▸ **SUPPLIED MATERIAL**:
----------
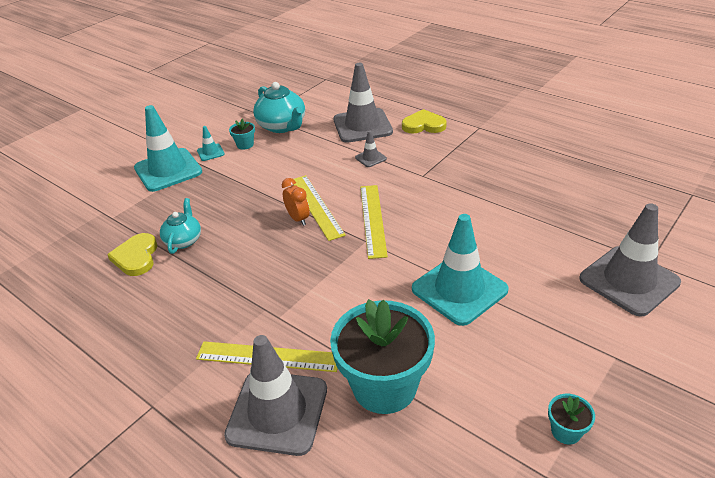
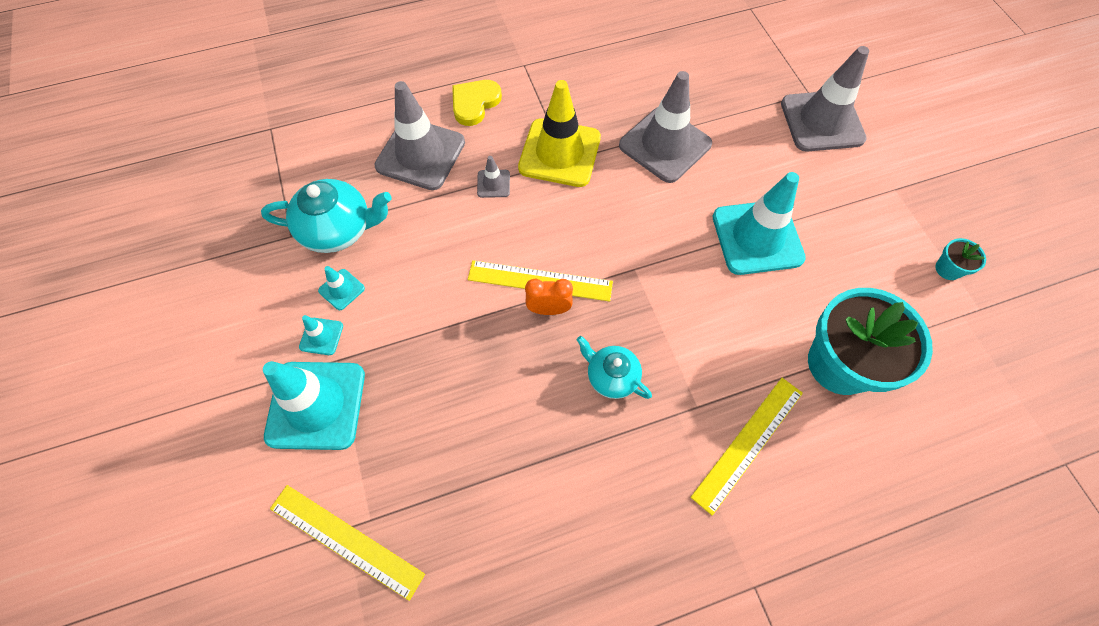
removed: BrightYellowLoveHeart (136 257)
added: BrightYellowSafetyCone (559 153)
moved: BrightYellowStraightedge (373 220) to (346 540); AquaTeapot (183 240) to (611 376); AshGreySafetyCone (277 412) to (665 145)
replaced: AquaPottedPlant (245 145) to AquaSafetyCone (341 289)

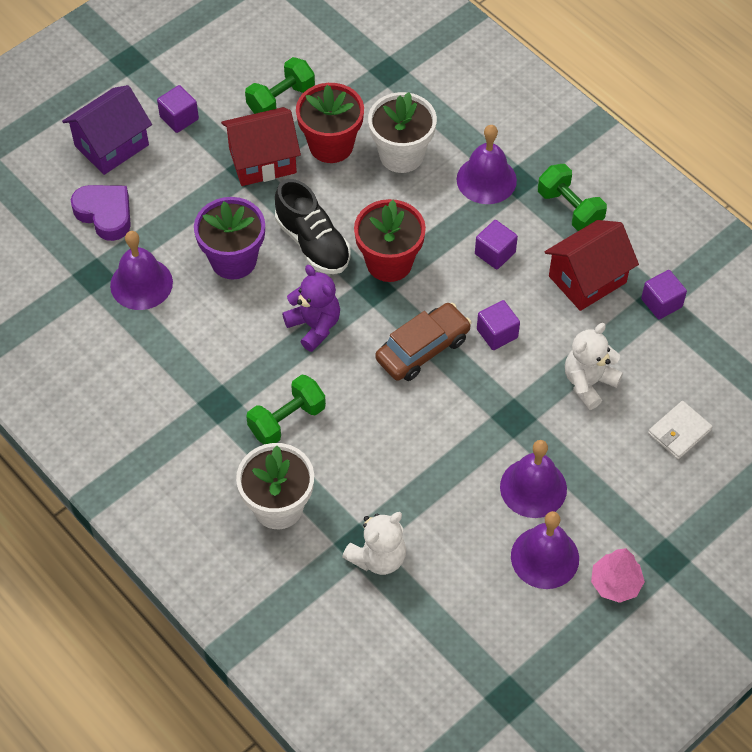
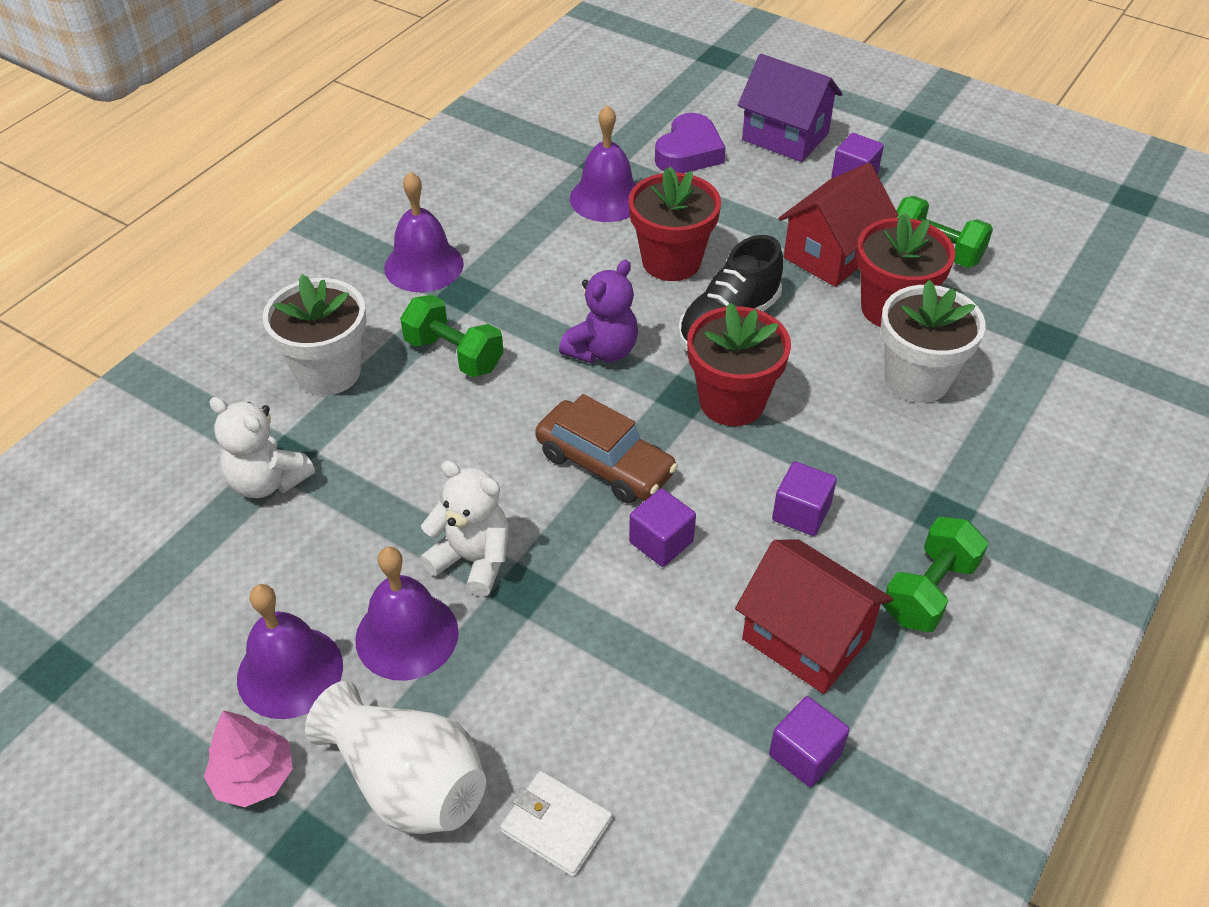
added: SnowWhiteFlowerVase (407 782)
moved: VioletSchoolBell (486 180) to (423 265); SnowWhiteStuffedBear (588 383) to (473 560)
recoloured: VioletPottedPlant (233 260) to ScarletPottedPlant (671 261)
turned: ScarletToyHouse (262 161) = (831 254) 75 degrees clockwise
----------
All of the material above must be given again verbatim, except for the pictures.

▸ **SOLUTION BELOW**:
removed: BrightYellowLoveHeart (136 257)
added: BrightYellowSafetyCone (559 153)
moved: BrightYellowStraightedge (373 220) to (346 540); AquaTeapot (183 240) to (611 376); AshGreySafetyCone (277 412) to (665 145)
replaced: AquaPottedPlant (245 145) to AquaSafetyCone (341 289)

added: SnowWhiteFlowerVase (407 782)
moved: VioletSchoolBell (486 180) to (423 265); SnowWhiteStuffedBear (588 383) to (473 560)
recoloured: VioletPottedPlant (233 260) to ScarletPottedPlant (671 261)
turned: ScarletToyHouse (262 161) = (831 254) 75 degrees clockwise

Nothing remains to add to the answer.